(Data provided Opens)
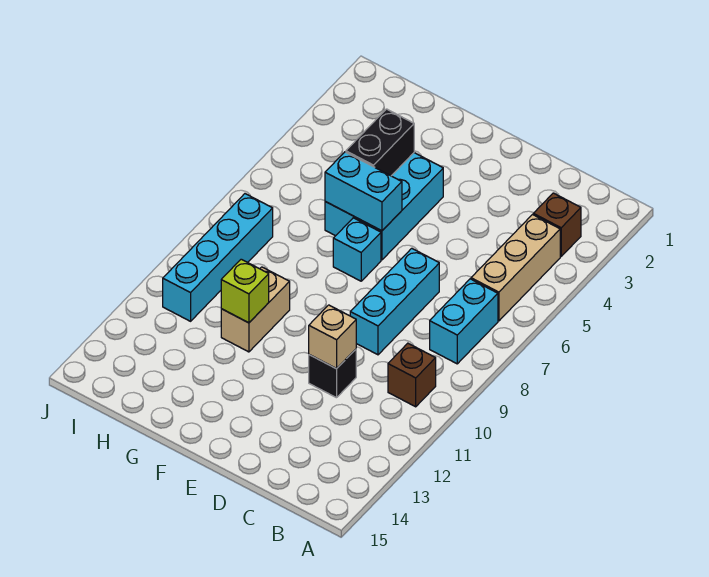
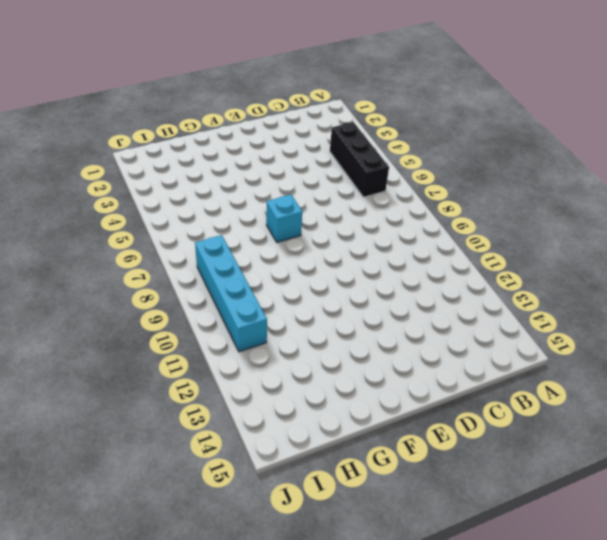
black 1x3 brick [330,122,389,197] -> tan 1x3 brick [471,215,560,321]
none -> brown 1x1 brick [533,193,581,256]
none -> cyan 1x2 brick [430,279,498,364]
none -> brown 1x1 brick [388,343,436,407]

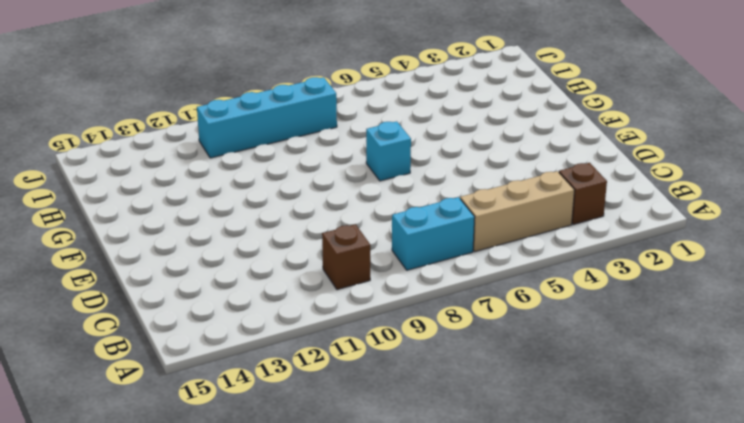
none -> cyan 1x3 brick [350,248,439,355]
none -> black 1x1 brick [309,349,356,398]
none -> cyan 2x3 brick [325,153,443,260]

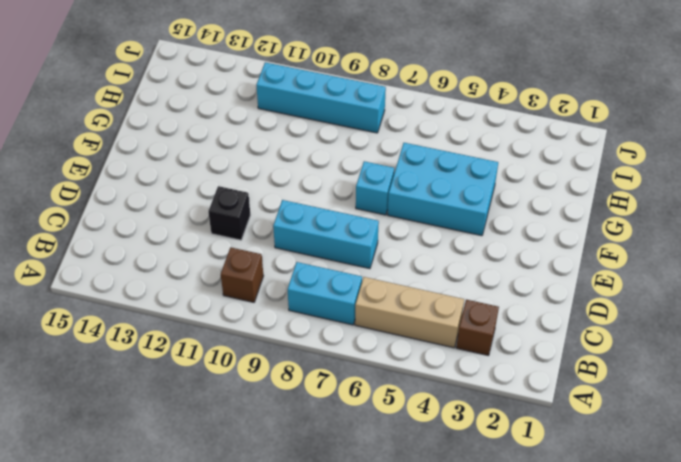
none -> tan 1x2 brick [221,267,290,352]
none -> tan 1x1 brick [309,305,356,369]
none -> cyan 1x2 brick [325,152,402,231]

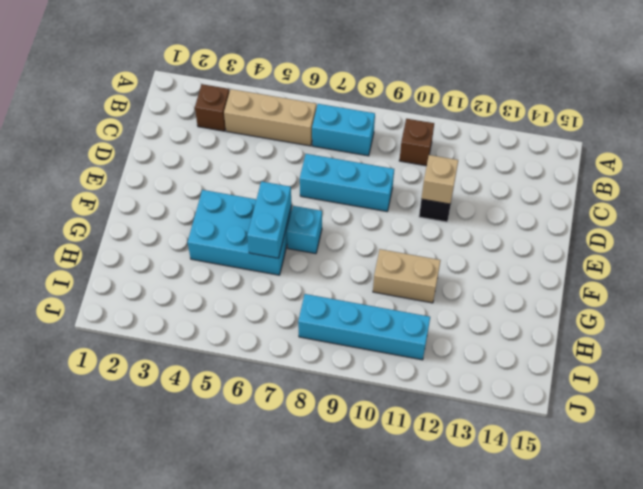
none -> black 1x2 brick [346,109,414,176]
none -> lime 1x1 brick [221,259,269,323]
(Data provided Closes)
* **Exercise brief**: Copy nothing except the lines from the one holding "none -> black 1x2 brick [346,109,414,176]" through the last line of the data above, and return them exactly.

* **Reply to the task**:
none -> black 1x2 brick [346,109,414,176]
none -> lime 1x1 brick [221,259,269,323]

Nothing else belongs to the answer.